> **What to work on**: Pick out every line of the records that contains the string "kern" and copy each one in full.

> **Data to process**:

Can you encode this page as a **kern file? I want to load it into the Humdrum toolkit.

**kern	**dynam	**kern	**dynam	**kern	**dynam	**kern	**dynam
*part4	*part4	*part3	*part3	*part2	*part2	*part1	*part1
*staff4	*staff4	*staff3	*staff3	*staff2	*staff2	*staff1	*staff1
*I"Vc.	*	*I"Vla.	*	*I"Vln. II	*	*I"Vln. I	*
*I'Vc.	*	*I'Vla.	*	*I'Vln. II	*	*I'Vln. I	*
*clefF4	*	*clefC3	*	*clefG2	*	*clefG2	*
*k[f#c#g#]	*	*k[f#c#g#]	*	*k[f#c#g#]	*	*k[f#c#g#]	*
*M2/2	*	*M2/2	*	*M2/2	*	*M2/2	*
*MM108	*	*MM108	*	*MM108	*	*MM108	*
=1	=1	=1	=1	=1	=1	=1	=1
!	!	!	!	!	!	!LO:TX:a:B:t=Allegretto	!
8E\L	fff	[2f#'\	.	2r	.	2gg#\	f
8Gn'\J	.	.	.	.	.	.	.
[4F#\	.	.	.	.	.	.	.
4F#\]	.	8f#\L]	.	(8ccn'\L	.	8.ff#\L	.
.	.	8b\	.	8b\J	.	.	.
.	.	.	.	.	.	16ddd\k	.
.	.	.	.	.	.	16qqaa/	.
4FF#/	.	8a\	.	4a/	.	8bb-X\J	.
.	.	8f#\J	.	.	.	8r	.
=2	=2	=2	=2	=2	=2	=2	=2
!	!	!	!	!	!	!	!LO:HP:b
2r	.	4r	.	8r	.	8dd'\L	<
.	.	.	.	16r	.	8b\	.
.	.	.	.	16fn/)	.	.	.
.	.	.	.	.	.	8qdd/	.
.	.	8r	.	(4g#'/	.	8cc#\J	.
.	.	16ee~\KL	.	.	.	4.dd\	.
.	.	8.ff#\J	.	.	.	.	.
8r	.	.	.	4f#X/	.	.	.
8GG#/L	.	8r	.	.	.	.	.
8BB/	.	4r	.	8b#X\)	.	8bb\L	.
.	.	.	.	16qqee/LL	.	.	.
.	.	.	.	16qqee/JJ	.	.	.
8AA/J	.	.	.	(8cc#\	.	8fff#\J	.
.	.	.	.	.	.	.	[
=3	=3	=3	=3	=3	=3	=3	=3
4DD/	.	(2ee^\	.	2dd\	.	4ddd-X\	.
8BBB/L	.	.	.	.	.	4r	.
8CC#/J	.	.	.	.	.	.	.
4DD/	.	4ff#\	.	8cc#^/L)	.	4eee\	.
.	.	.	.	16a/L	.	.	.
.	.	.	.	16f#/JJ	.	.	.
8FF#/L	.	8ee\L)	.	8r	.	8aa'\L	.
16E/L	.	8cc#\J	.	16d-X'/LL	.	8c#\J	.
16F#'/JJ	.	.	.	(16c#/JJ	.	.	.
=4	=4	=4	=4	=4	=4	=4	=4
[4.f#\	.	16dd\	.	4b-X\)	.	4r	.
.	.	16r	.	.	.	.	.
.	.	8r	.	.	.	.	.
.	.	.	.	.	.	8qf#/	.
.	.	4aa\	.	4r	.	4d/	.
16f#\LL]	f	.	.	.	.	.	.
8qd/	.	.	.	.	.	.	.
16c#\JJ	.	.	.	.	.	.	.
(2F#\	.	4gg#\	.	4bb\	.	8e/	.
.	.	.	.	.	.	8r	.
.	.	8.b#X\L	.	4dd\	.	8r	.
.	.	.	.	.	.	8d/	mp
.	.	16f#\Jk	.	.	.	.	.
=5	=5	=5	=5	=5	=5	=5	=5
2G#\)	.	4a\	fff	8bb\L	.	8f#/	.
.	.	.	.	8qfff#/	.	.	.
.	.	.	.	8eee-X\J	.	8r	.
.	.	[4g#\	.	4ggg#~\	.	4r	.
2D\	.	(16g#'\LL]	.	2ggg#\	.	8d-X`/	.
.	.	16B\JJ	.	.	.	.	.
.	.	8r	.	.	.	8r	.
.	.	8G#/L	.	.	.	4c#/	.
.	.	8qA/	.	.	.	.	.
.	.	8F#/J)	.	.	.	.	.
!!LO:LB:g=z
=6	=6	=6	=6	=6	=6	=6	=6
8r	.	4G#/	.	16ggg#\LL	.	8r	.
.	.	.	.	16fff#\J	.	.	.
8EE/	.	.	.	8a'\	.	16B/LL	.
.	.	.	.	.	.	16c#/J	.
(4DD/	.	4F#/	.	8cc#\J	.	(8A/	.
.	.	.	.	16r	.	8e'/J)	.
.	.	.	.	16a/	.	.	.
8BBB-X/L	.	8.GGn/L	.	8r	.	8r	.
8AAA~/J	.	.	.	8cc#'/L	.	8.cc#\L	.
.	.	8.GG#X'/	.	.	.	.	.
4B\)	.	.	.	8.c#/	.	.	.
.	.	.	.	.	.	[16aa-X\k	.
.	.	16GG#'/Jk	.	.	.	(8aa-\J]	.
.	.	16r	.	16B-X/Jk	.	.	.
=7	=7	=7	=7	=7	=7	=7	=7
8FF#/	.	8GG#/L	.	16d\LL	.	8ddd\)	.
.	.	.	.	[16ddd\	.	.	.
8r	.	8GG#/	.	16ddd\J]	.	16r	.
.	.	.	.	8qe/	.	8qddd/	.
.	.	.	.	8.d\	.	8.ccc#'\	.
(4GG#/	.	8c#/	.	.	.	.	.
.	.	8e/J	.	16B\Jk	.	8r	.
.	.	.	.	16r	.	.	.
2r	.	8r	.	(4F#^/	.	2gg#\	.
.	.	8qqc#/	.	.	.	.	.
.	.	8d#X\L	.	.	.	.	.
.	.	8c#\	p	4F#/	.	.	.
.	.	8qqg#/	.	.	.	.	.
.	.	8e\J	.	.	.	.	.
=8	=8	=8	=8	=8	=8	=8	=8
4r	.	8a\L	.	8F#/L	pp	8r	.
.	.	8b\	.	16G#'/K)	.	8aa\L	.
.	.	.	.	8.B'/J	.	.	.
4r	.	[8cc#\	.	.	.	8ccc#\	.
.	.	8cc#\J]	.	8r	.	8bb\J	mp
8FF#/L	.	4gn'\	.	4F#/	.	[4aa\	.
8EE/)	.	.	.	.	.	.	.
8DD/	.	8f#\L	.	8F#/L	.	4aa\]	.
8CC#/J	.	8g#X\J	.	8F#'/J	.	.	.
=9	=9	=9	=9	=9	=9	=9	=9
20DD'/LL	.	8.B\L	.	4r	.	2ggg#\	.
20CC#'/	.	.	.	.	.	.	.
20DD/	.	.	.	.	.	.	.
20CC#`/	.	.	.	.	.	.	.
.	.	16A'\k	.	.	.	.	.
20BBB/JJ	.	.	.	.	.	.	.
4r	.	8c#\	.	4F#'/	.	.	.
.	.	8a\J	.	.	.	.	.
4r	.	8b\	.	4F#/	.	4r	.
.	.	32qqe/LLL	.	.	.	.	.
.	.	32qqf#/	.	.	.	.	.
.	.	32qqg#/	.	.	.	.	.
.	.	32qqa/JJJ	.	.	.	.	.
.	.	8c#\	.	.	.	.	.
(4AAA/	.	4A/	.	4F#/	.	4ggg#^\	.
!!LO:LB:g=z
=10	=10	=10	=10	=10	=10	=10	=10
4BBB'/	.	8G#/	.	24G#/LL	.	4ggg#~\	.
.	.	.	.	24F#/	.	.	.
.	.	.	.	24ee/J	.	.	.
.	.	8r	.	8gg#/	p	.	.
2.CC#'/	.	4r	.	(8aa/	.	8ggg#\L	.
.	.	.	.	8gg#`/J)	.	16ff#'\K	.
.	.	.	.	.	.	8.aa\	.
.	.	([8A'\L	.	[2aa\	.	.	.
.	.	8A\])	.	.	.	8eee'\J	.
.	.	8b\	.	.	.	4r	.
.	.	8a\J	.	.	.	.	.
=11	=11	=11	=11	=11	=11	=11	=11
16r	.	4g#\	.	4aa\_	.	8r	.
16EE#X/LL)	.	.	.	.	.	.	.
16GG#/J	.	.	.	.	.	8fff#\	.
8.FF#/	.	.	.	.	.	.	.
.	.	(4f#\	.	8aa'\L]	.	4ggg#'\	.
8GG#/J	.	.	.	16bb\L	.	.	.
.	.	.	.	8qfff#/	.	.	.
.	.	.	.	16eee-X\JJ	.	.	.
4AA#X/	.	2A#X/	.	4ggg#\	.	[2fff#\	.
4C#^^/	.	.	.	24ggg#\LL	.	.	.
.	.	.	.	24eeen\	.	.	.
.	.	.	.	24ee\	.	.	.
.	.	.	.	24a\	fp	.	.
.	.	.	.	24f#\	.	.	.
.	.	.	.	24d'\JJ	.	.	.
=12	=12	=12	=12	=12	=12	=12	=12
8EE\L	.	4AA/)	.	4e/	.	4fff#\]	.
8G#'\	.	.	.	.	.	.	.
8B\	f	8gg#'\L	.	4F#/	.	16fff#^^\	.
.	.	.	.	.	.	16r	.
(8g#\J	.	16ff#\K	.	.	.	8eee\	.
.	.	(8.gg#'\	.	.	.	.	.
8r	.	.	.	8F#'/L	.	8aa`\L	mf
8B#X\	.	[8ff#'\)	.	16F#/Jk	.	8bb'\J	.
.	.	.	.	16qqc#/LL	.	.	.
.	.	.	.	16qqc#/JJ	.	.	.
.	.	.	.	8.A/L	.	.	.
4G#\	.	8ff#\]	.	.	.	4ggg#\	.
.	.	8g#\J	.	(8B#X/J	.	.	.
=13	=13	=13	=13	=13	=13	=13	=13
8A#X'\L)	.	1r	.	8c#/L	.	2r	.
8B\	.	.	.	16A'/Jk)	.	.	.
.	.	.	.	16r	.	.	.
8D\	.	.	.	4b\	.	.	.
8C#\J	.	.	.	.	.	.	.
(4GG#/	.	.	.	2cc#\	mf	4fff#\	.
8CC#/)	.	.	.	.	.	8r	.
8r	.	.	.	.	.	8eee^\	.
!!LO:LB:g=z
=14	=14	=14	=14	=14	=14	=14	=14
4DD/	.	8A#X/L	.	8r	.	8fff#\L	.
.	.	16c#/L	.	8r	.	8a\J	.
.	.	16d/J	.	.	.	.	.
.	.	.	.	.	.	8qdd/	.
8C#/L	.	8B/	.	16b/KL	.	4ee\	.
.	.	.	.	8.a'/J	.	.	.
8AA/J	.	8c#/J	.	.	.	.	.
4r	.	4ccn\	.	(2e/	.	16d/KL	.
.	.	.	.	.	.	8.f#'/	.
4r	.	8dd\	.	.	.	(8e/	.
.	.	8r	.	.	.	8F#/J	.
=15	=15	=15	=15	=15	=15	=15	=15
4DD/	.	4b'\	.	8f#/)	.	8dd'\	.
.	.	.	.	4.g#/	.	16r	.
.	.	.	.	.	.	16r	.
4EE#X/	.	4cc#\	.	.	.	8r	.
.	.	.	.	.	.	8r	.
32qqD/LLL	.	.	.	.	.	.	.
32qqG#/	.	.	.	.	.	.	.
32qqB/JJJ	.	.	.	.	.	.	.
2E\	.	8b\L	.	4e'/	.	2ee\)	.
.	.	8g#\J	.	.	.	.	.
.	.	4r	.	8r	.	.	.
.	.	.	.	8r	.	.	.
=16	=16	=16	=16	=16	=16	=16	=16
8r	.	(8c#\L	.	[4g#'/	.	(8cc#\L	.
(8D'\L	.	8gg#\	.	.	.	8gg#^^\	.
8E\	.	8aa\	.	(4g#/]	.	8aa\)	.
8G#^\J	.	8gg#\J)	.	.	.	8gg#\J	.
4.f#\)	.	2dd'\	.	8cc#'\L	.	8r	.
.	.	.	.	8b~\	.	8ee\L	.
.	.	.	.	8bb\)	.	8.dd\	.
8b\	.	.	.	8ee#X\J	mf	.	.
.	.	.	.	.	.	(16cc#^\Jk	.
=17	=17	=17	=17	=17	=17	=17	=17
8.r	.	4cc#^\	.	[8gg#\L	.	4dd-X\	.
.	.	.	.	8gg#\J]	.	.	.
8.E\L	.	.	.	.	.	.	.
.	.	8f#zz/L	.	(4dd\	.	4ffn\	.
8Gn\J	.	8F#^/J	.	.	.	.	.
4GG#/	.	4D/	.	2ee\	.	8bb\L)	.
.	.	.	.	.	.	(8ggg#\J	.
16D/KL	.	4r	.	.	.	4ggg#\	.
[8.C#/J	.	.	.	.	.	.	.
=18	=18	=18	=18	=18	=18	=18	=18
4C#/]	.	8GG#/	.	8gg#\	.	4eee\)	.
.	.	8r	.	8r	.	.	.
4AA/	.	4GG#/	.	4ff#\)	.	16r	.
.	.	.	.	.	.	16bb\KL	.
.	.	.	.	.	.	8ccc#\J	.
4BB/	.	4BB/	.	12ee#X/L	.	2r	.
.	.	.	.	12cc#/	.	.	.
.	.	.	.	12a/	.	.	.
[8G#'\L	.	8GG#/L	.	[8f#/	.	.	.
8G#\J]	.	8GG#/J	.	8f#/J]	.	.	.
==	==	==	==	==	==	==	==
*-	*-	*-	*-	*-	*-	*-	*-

* * *

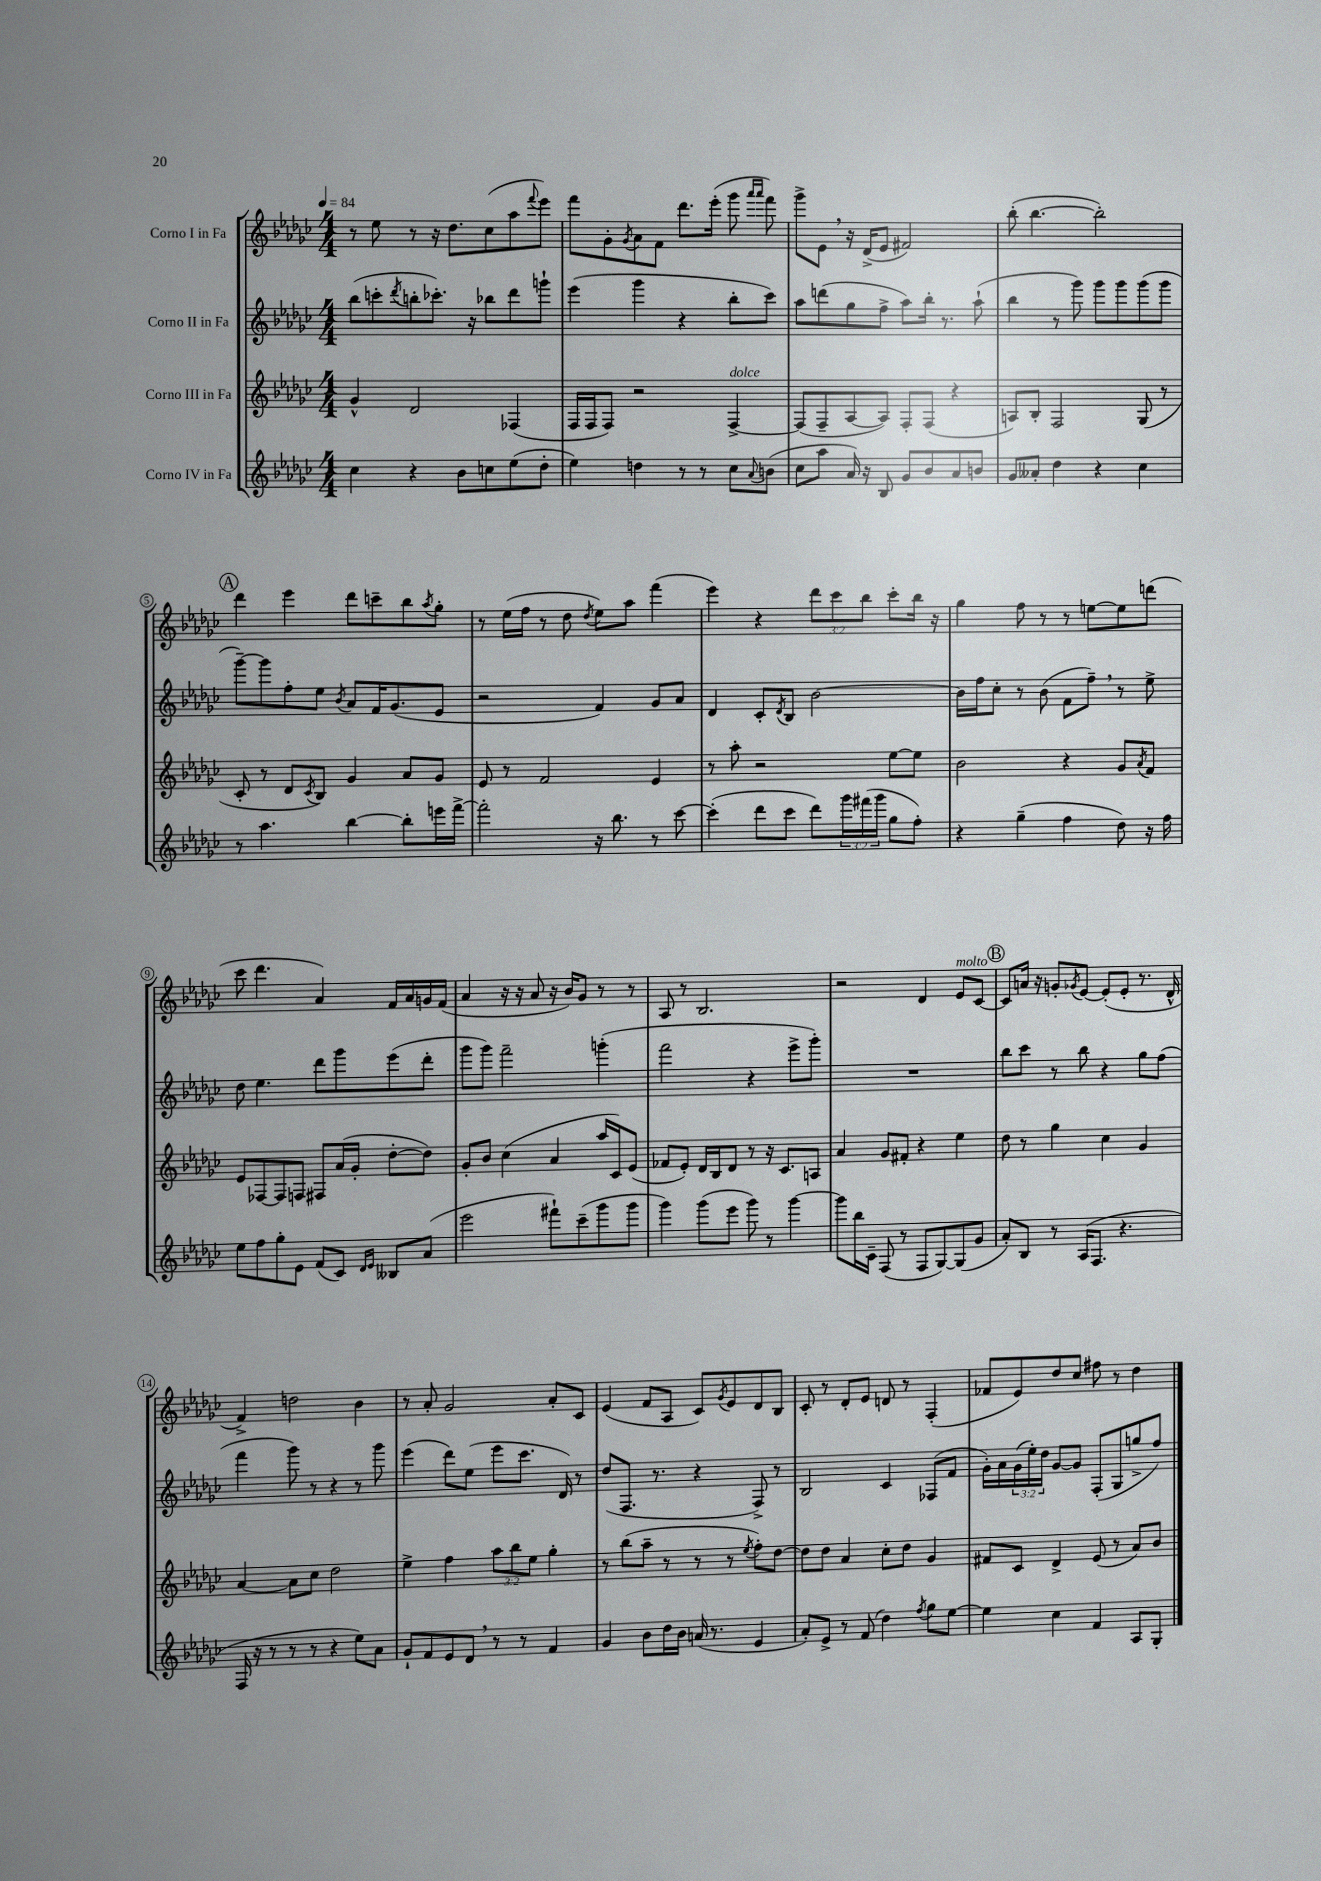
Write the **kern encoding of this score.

> **Output of the exercise**:
Can you encode this page as a **kern file? I want to load it into the Humdrum toolkit.
**kern	**dynam	**kern	**dynam	**kern	**dynam	**kern	**dynam
Write the **kern encoding of this score.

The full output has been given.